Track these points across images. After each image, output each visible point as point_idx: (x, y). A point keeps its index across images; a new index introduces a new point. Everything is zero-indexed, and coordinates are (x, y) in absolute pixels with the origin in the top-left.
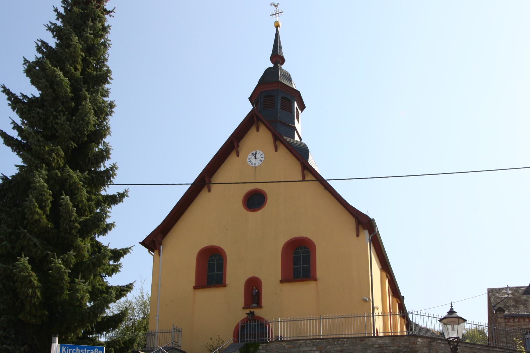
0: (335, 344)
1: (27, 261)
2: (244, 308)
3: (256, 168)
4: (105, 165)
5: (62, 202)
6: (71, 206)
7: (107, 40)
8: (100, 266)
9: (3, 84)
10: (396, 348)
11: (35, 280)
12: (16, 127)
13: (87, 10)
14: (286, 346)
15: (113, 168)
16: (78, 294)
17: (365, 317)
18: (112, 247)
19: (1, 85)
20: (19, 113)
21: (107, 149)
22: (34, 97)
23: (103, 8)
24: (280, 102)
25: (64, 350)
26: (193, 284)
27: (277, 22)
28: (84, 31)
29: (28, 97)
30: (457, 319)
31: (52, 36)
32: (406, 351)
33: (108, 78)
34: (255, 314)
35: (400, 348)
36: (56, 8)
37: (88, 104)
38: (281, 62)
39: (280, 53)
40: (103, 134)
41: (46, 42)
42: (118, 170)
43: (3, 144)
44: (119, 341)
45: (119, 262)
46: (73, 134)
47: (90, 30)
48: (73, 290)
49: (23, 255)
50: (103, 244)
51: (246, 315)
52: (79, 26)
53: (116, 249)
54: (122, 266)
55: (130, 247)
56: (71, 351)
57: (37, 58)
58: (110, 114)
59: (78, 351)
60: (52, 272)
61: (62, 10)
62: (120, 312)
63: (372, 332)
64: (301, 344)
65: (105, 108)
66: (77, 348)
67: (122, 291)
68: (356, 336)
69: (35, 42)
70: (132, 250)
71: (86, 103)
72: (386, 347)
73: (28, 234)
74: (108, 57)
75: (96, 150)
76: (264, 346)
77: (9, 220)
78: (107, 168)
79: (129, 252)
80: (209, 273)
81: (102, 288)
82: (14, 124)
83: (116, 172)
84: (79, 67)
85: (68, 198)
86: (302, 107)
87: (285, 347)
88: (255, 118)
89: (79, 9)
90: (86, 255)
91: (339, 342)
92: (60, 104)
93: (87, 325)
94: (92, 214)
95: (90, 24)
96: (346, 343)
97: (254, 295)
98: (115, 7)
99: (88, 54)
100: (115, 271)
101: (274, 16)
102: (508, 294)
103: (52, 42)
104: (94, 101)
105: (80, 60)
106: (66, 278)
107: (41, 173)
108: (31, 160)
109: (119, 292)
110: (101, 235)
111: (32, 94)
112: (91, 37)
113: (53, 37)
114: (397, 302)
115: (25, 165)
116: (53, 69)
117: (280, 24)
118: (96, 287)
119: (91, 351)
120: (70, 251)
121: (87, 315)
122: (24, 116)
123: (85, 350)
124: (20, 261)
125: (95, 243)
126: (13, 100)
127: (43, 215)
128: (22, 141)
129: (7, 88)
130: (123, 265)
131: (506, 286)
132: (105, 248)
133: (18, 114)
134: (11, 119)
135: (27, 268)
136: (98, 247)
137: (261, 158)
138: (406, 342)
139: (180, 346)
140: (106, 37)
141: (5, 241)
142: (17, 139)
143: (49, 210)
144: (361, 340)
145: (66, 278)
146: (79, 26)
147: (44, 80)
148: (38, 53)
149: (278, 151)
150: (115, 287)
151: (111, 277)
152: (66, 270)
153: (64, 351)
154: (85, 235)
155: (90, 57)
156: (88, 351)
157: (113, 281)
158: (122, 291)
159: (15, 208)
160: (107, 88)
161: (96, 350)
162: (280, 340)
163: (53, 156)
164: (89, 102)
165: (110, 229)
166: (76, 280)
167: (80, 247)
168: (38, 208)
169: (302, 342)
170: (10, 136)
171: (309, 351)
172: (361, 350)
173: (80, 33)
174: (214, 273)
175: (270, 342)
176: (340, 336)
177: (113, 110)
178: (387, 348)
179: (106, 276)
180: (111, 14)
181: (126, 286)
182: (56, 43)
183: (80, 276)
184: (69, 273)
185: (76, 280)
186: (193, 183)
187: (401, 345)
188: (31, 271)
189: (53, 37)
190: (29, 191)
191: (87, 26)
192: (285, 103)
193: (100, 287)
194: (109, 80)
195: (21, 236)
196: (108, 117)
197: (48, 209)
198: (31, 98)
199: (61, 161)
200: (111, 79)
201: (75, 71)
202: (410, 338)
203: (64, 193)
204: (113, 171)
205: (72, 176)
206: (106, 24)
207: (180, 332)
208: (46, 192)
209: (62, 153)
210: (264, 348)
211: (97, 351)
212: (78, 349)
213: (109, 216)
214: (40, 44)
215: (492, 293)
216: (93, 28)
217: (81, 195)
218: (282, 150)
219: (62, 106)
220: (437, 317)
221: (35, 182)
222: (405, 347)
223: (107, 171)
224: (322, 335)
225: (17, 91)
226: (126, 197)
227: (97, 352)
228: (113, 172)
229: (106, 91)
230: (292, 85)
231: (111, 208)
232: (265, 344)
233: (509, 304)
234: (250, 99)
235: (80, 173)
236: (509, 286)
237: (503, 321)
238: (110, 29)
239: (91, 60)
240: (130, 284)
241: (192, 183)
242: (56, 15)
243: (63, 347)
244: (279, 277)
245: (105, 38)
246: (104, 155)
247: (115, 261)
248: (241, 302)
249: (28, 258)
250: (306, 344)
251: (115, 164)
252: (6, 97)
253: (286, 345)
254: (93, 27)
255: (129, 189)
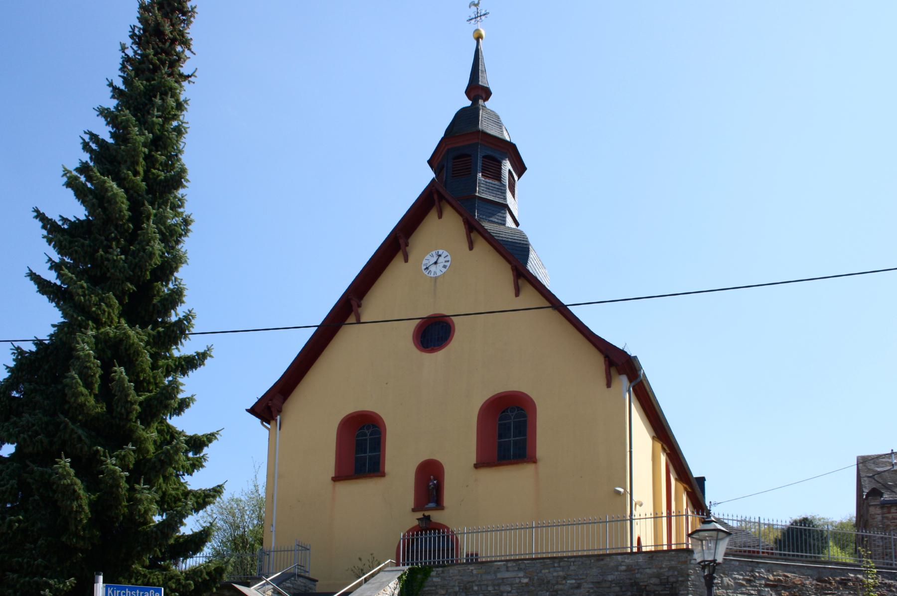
0: (554, 567)
1: (68, 464)
2: (414, 510)
3: (436, 278)
4: (178, 312)
5: (114, 376)
6: (127, 381)
7: (182, 123)
8: (170, 464)
9: (36, 207)
10: (655, 571)
11: (80, 489)
12: (55, 266)
13: (154, 80)
14: (475, 572)
15: (188, 318)
16: (140, 507)
17: (606, 522)
18: (190, 432)
19: (33, 208)
20: (57, 248)
21: (180, 289)
22: (78, 219)
23: (178, 72)
24: (481, 164)
25: (110, 592)
26: (332, 473)
27: (477, 31)
28: (149, 113)
29: (70, 221)
30: (714, 533)
31: (105, 122)
32: (672, 576)
33: (183, 180)
34: (431, 519)
35: (662, 571)
36: (110, 81)
37: (151, 226)
38: (484, 97)
39: (482, 82)
40: (174, 267)
41: (96, 135)
42: (195, 319)
43: (37, 292)
44: (201, 571)
45: (201, 455)
46: (131, 273)
47: (158, 111)
48: (134, 501)
49: (63, 456)
50: (177, 429)
51: (417, 521)
52: (141, 107)
53: (196, 435)
54: (207, 459)
55: (217, 431)
56: (120, 593)
57: (82, 162)
58: (186, 233)
59: (128, 593)
60: (104, 477)
61: (119, 83)
62: (202, 529)
63: (629, 546)
64: (498, 568)
65: (177, 227)
66: (127, 590)
67: (204, 499)
68: (591, 553)
69: (80, 136)
70: (221, 436)
71: (148, 225)
72: (638, 569)
73: (70, 424)
74: (184, 147)
75: (164, 291)
76: (439, 571)
77: (46, 403)
78: (180, 318)
79: (216, 438)
80: (357, 456)
81: (176, 494)
82: (50, 262)
83: (193, 322)
84: (141, 169)
85: (122, 369)
86: (520, 168)
87: (472, 573)
88: (436, 197)
89: (142, 81)
90: (151, 450)
91: (562, 564)
92: (113, 229)
93: (155, 549)
94: (158, 389)
95: (158, 101)
96: (574, 565)
97: (431, 488)
98: (196, 69)
99: (154, 148)
100: (197, 467)
101: (473, 21)
102: (893, 465)
103: (105, 132)
104: (160, 220)
105: (141, 160)
106: (124, 484)
107: (86, 334)
108: (72, 316)
109: (202, 499)
110: (175, 416)
111: (75, 217)
112: (159, 121)
113: (106, 125)
114: (686, 489)
115: (66, 321)
116: (103, 179)
117: (483, 33)
118: (169, 493)
119: (146, 593)
120: (127, 445)
121: (154, 535)
122: (63, 252)
123: (138, 592)
124: (60, 464)
125: (165, 428)
126: (50, 228)
127: (90, 395)
128: (62, 285)
129: (41, 212)
130: (208, 458)
131: (890, 452)
132: (181, 433)
133: (56, 250)
134: (47, 255)
135: (68, 474)
136: (171, 434)
137: (446, 262)
138: (673, 560)
139: (308, 572)
140: (181, 118)
141: (40, 435)
142: (55, 284)
143: (98, 387)
144: (598, 560)
145: (124, 484)
146: (141, 107)
147: (91, 197)
148: (84, 151)
149: (475, 249)
150: (196, 492)
151: (191, 477)
152: (122, 473)
153: (110, 594)
154: (149, 420)
155: (157, 151)
156: (141, 593)
157: (196, 482)
158: (204, 499)
159: (53, 385)
160: (182, 195)
161: (152, 592)
162: (473, 559)
163: (102, 308)
164: (153, 223)
165: (188, 406)
166: (137, 486)
167: (143, 439)
168: (83, 386)
169: (501, 565)
170: (46, 281)
171: (511, 578)
172: (597, 575)
173: (143, 116)
174: (366, 455)
175: (449, 566)
176: (565, 555)
177: (189, 227)
178: (640, 570)
179: (184, 475)
180: (190, 79)
181: (212, 489)
182: (110, 132)
183: (142, 481)
184: (127, 477)
185: (137, 486)
186: (321, 324)
187: (664, 566)
188: (74, 478)
189: (106, 125)
190: (71, 361)
191: (153, 106)
192: (493, 167)
193: (173, 492)
194: (185, 183)
195: (62, 426)
196: (182, 238)
197: (96, 386)
198: (75, 221)
199: (114, 314)
200: (187, 181)
201: (135, 175)
202: (680, 555)
203: (116, 364)
204: (189, 321)
205: (129, 336)
206: (182, 98)
207: (308, 549)
208: (93, 363)
209: (115, 302)
210: (439, 574)
211: (153, 594)
212: (129, 590)
213: (182, 391)
214: (87, 138)
215: (864, 463)
216: (163, 108)
217: (142, 362)
218: (482, 246)
219: (116, 232)
220: (734, 519)
221: (78, 351)
222: (671, 568)
223: (180, 321)
224: (534, 554)
225: (53, 215)
226: (208, 358)
227: (153, 595)
228: (189, 323)
229: (179, 200)
230: (502, 134)
231: (188, 375)
232: (440, 569)
233: (891, 482)
234: (431, 162)
235: (140, 329)
236: (894, 451)
237: (879, 511)
238: (187, 104)
239: (158, 156)
240: (219, 486)
241: (319, 324)
242: (111, 92)
243: (109, 588)
244: (474, 460)
245: (180, 120)
246: (176, 297)
247: (195, 454)
248: (409, 498)
249: (69, 460)
250: (507, 567)
251: (192, 311)
252: (41, 224)
253: (475, 569)
254: (162, 105)
255: (212, 345)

___

- EXERCISE DETAILS -
Can you write out the records from their first line up to and including the line with "20: (19, 113)", leaving out the pictures?

- ANSWER TO THIS EXERCISE -
Track these points across images. After each image, output each visible point as point_idx: (x, y). A point keeps its index across images; a new index introduces a new point. Everything is zero-indexed, and coordinates are (x, y) in absolute pixels with the origin in the top-left.
0: (335, 344)
1: (27, 261)
2: (244, 308)
3: (256, 168)
4: (105, 165)
5: (62, 202)
6: (71, 206)
7: (107, 40)
8: (100, 266)
9: (3, 84)
10: (396, 348)
11: (35, 280)
12: (16, 127)
13: (87, 10)
14: (286, 346)
15: (113, 168)
16: (78, 294)
17: (365, 317)
18: (112, 247)
19: (1, 85)
20: (19, 113)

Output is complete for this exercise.